- **REQUEST**: Your answer must be the records below, repeated exactly, with every picture left out.
╭─ DATA RECORDS
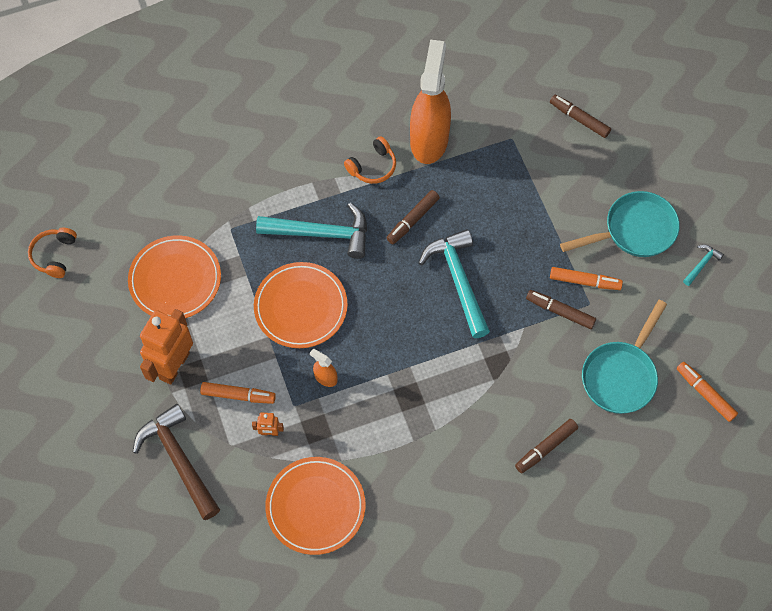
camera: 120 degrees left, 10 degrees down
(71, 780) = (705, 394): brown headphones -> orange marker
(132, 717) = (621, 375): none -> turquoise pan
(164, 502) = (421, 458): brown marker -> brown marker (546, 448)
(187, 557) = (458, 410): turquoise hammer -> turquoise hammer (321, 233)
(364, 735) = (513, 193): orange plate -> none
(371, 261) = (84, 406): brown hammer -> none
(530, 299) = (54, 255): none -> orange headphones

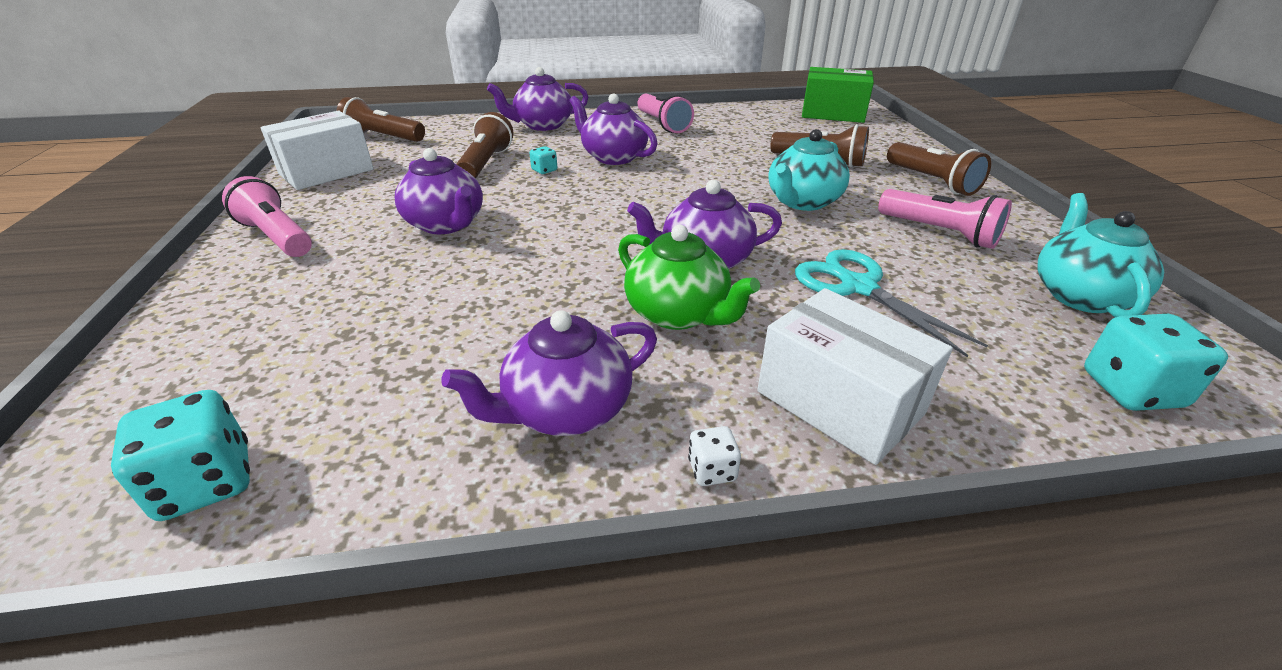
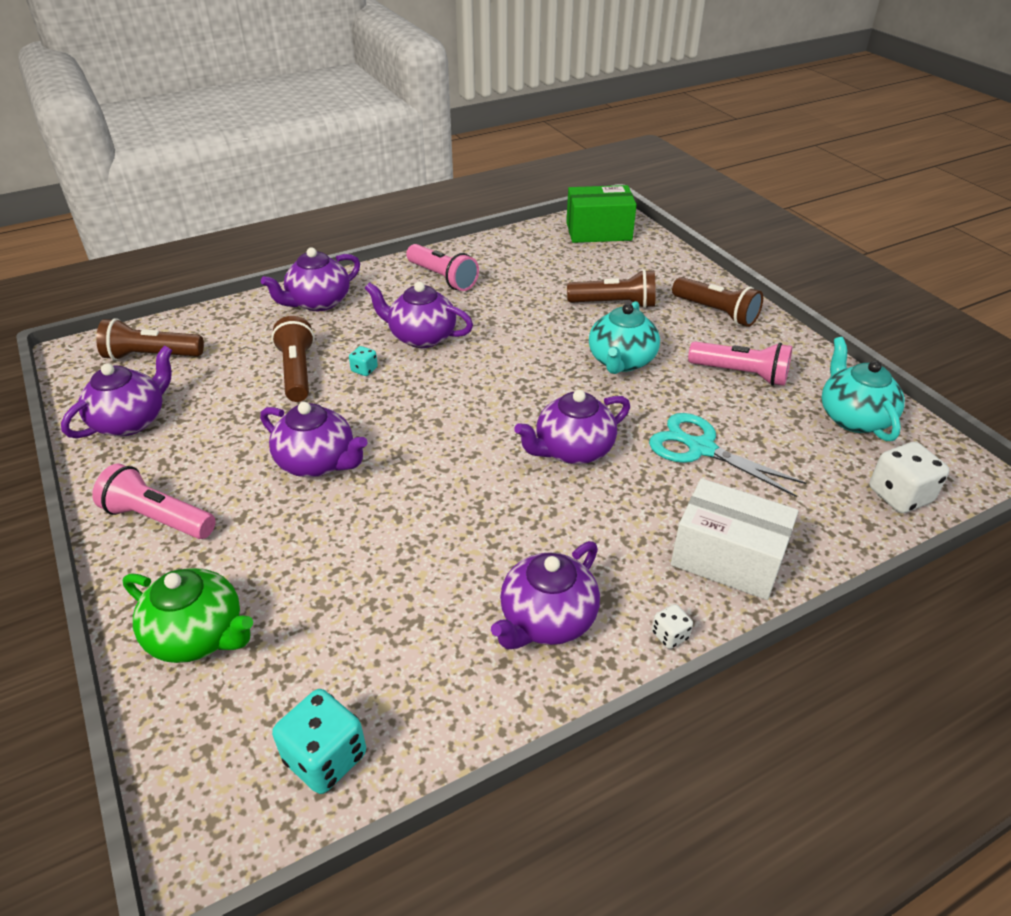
camera: 20 degrees left, 5 degrees up
(326, 172) = (131, 421): white box -> purple teapot
(679, 314) = (581, 510): green teapot -> green teapot (198, 635)
(1131, 389) = (899, 495): turquoise dice -> white dice

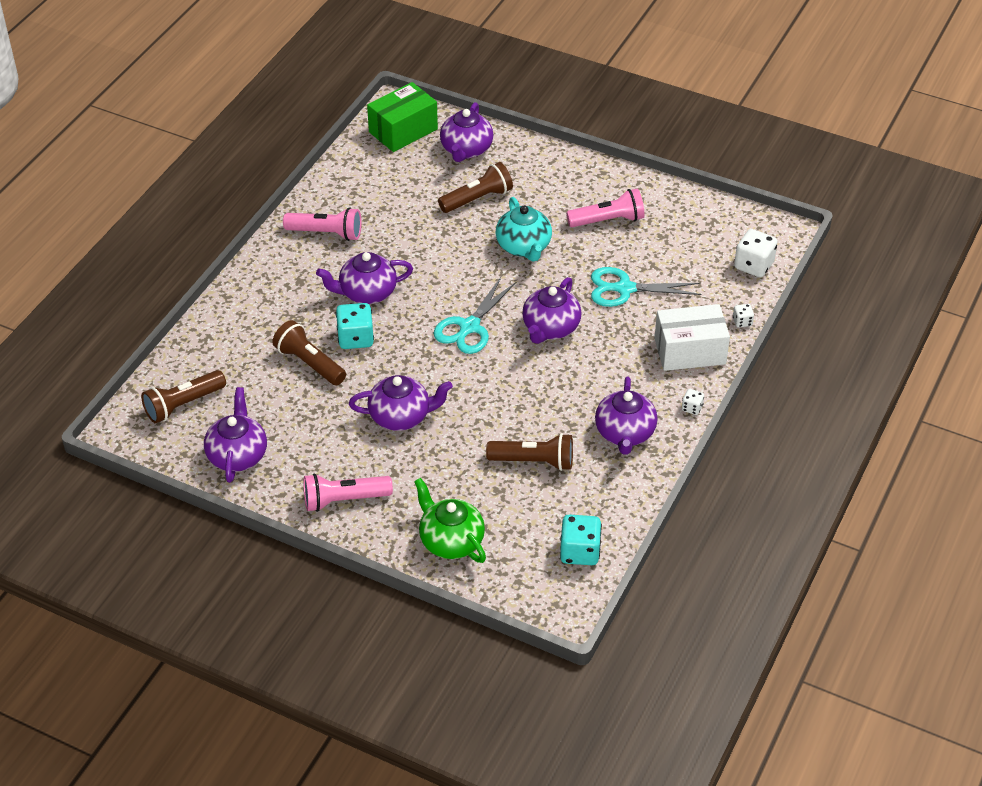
camera: 35 degrees left, 5 degrees up
(198, 635) = (450, 541): green teapot -> green teapot turned 120 degrees counterclockwise
(318, 302) = (254, 301): purple teapot -> purple teapot (466, 150)
(364, 370) = (355, 338): turquoise dice -> turquoise dice, size x1.96
(485, 409) = (469, 327): none -> turquoise scissors
(716, 312) = (554, 174): brown flashlight -> brown flashlight (534, 461)
(833, 556) = (742, 322): none -> white dice
(853, 417) = (697, 222): turquoise teapot -> none

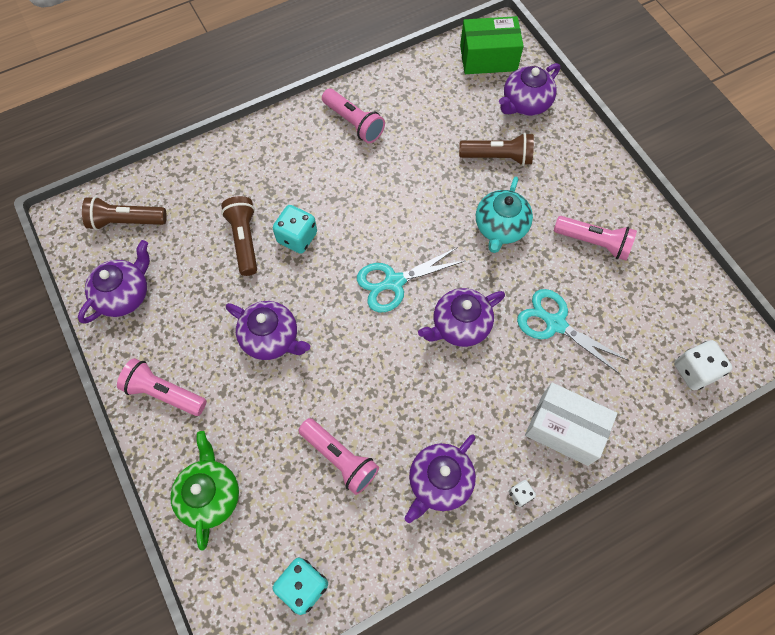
camera: 35 degrees right, 20 degrees up
(366, 293) = (339, 198): purple teapot -> none
(534, 461) = (340, 458): brown flashlight -> pink flashlight
(742, 322) = (638, 427): white dice -> none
╰─
- **ANSWER AREA**:
camera: 120 degrees left, 10 degrees down
(71, 780) = (705, 394): brown headphones -> orange marker
(132, 717) = (621, 375): none -> turquoise pan
(164, 502) = (421, 458): brown marker -> brown marker (546, 448)
(187, 557) = (458, 410): turquoise hammer -> turquoise hammer (321, 233)
(364, 735) = (513, 193): orange plate -> none
(371, 261) = (84, 406): brown hammer -> none
(530, 299) = (54, 255): none -> orange headphones

camera: 20 degrees left, 5 degrees up
(326, 172) = (131, 421): white box -> purple teapot
(679, 314) = (581, 510): green teapot -> green teapot (198, 635)
(1131, 389) = (899, 495): turquoise dice -> white dice

camera: 35 degrees left, 5 degrees up
(198, 635) = (450, 541): green teapot -> green teapot turned 120 degrees counterclockwise
(318, 302) = (254, 301): purple teapot -> purple teapot (466, 150)
(364, 370) = (355, 338): turquoise dice -> turquoise dice, size x1.96
(485, 409) = (469, 327): none -> turquoise scissors
(716, 312) = (554, 174): brown flashlight -> brown flashlight (534, 461)
(833, 556) = (742, 322): none -> white dice
(853, 417) = (697, 222): turquoise teapot -> none

camera: 35 degrees right, 20 degrees up
(366, 293) = (339, 198): purple teapot -> none
(534, 461) = (340, 458): brown flashlight -> pink flashlight
(742, 322) = (638, 427): white dice -> none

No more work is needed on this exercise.